SUPPLIED INFORMATION:
begin
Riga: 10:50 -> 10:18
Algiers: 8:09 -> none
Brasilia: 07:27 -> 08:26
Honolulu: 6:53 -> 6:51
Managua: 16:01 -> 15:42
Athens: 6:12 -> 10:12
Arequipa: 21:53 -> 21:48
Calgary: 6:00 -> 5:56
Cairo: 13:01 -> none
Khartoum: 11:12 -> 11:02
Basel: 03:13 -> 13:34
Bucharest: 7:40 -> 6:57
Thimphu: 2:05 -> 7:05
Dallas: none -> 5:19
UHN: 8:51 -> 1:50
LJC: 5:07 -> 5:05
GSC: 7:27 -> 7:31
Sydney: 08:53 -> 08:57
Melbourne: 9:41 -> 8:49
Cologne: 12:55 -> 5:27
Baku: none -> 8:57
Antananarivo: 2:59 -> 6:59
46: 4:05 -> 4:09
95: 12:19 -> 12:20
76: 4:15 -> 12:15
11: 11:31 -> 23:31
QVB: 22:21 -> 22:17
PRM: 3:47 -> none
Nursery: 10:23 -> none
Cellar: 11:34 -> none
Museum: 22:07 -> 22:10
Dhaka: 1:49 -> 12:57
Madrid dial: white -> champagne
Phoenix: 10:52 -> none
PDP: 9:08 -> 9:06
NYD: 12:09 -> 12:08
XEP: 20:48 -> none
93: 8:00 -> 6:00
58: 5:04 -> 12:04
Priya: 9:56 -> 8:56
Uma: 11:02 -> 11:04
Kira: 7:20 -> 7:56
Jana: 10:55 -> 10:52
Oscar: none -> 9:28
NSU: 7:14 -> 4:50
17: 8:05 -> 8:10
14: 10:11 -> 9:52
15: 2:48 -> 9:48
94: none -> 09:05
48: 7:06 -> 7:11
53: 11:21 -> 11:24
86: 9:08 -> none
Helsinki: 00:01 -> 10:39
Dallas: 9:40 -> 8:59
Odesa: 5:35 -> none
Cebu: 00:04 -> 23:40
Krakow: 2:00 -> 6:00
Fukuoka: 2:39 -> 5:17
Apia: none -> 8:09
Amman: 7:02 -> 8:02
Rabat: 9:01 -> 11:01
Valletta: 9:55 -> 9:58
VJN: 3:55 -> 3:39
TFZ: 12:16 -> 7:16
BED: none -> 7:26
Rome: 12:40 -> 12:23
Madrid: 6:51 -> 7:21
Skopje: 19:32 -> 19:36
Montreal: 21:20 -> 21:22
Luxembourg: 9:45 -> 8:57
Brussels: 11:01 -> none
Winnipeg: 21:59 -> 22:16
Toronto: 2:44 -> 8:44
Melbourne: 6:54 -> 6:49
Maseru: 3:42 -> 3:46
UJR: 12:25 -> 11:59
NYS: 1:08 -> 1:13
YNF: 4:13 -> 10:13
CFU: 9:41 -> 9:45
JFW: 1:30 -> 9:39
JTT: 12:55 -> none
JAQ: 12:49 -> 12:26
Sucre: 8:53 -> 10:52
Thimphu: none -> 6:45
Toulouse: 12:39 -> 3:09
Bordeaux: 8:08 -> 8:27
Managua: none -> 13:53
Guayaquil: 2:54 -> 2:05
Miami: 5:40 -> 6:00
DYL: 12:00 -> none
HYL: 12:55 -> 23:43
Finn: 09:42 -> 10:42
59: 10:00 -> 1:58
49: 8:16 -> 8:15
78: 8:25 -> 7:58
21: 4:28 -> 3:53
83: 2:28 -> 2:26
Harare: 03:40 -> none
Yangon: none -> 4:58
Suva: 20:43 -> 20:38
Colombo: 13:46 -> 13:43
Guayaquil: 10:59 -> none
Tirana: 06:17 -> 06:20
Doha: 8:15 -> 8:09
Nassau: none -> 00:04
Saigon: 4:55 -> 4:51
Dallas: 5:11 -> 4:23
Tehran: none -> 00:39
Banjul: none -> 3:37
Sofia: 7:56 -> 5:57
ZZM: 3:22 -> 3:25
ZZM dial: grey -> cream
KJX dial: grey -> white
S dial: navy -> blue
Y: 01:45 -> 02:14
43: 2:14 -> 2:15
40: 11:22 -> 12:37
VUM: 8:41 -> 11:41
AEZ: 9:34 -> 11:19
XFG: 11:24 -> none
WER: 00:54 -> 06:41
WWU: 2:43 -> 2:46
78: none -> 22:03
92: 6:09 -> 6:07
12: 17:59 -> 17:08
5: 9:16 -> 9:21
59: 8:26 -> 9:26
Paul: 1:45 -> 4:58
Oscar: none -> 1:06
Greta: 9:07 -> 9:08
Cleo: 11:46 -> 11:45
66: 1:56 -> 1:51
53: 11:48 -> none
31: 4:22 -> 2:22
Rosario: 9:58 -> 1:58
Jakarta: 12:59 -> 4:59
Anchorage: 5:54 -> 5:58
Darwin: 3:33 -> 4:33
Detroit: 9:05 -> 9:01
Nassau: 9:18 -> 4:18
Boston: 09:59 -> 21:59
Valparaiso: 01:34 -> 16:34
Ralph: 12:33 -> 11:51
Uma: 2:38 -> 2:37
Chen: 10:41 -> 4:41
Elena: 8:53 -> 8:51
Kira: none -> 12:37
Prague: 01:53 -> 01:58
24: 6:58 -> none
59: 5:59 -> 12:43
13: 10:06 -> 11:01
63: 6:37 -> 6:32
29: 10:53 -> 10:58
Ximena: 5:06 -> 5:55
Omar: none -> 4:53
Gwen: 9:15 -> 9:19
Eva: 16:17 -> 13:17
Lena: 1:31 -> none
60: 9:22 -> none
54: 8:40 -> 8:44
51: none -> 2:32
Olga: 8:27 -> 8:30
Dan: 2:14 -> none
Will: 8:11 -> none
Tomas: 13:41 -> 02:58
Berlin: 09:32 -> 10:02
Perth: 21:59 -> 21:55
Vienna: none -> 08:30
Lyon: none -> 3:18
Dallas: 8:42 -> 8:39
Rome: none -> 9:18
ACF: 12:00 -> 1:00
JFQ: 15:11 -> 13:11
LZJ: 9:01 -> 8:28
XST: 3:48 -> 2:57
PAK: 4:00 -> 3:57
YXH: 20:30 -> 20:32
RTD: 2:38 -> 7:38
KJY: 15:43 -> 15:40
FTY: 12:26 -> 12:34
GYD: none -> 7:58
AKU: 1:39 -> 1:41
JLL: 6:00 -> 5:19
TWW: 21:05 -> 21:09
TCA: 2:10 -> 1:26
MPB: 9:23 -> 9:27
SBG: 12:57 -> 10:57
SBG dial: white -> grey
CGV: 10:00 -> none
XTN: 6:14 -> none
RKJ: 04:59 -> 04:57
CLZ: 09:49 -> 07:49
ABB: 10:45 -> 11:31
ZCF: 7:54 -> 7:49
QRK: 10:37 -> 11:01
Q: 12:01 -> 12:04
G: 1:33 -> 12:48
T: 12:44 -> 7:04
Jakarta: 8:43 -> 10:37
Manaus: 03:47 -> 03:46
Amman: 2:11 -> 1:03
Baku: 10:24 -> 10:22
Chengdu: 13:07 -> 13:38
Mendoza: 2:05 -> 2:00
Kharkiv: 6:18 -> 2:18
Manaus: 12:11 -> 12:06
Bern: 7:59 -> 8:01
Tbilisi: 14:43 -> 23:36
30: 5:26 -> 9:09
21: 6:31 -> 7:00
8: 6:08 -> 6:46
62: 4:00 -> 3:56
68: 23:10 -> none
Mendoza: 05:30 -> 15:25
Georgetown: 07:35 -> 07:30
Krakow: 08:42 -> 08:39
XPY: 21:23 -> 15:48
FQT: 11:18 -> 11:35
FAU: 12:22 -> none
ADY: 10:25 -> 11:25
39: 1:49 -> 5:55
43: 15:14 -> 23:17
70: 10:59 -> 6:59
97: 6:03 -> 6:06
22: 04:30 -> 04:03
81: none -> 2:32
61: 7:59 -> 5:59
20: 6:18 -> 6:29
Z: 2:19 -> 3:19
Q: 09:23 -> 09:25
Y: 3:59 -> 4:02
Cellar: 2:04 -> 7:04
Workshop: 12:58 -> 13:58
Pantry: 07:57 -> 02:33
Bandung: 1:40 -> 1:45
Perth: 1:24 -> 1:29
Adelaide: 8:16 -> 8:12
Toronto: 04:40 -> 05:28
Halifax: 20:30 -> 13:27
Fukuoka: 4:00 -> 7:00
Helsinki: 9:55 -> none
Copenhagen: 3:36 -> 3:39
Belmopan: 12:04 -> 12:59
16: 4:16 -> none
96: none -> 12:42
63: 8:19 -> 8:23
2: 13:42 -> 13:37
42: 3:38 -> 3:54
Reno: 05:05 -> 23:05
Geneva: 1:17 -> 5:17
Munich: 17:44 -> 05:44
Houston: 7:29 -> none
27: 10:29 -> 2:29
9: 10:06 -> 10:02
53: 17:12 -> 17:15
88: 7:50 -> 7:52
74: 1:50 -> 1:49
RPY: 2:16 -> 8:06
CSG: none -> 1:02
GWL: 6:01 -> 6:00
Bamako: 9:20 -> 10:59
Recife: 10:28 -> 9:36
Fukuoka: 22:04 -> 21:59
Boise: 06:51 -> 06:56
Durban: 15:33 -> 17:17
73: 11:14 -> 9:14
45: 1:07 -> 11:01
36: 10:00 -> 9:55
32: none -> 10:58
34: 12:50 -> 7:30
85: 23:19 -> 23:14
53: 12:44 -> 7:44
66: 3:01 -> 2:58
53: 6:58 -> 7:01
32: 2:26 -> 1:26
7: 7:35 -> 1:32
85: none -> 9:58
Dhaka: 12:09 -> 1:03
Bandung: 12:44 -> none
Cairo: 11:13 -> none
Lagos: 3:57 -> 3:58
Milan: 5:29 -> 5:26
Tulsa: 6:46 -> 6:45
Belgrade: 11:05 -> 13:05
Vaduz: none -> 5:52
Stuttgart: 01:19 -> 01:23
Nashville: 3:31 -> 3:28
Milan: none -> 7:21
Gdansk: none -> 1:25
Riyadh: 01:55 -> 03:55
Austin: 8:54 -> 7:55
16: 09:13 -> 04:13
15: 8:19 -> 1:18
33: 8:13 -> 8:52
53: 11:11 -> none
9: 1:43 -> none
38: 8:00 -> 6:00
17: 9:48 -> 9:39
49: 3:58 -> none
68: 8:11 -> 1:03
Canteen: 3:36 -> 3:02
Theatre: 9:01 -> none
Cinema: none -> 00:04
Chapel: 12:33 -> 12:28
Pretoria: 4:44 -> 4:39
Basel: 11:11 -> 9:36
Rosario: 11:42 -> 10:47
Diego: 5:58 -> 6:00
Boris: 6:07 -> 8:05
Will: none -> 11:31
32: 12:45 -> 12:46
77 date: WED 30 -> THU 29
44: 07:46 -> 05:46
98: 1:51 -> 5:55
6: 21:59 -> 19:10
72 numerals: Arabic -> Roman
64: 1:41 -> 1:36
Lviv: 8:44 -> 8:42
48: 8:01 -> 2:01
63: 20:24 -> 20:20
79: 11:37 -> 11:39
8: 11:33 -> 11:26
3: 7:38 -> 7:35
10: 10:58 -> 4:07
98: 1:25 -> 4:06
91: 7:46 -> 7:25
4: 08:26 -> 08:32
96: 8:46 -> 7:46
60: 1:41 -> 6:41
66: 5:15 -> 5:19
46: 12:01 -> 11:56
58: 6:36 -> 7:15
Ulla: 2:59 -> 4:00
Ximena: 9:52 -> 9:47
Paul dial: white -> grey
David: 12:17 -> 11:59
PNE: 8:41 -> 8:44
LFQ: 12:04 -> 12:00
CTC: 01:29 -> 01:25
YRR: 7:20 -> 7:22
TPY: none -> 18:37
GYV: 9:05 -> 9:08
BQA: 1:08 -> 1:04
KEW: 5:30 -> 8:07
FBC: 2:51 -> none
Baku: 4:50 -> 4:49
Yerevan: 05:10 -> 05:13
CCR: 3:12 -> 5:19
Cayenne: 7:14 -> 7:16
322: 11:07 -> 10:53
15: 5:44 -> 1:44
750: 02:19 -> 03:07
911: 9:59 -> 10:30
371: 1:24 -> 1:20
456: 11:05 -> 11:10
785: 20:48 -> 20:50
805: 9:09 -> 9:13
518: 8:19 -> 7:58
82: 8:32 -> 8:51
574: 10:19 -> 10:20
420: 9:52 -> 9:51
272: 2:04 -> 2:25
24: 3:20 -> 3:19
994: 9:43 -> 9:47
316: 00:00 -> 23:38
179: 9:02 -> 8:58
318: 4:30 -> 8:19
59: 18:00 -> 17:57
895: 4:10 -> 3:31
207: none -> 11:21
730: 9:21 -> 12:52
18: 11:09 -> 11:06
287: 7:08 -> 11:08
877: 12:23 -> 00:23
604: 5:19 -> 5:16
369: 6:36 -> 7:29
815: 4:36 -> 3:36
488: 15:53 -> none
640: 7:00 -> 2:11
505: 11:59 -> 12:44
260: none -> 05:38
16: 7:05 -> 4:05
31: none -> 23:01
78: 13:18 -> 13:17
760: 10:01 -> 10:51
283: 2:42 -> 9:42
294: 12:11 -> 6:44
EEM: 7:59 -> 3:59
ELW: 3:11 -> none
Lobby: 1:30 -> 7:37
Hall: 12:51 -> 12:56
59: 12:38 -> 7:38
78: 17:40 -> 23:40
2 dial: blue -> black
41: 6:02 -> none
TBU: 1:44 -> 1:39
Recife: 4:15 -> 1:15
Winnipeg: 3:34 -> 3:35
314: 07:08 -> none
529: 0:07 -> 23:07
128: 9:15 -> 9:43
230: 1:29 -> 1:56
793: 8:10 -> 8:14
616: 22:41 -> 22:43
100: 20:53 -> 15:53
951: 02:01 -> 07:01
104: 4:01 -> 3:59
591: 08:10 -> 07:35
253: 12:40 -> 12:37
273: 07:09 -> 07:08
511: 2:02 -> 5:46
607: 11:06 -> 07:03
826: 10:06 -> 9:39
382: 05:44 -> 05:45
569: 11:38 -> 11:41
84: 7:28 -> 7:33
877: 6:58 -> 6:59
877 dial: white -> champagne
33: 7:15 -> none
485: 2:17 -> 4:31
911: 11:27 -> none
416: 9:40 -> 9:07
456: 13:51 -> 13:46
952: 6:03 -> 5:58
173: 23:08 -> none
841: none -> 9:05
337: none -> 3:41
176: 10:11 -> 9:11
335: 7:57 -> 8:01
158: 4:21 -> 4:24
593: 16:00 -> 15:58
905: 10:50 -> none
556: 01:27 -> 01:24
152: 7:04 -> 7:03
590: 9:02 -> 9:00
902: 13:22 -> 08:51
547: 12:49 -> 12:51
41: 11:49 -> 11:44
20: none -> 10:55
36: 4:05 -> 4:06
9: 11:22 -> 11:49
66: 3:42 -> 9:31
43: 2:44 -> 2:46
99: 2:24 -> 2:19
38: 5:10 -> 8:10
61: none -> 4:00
end
DIRECTIONS FOR THIS TASK:
How many lines in the items above contain the string "grey"? Reply with the number alone.

SOLUTION FOR THIS TASK:
4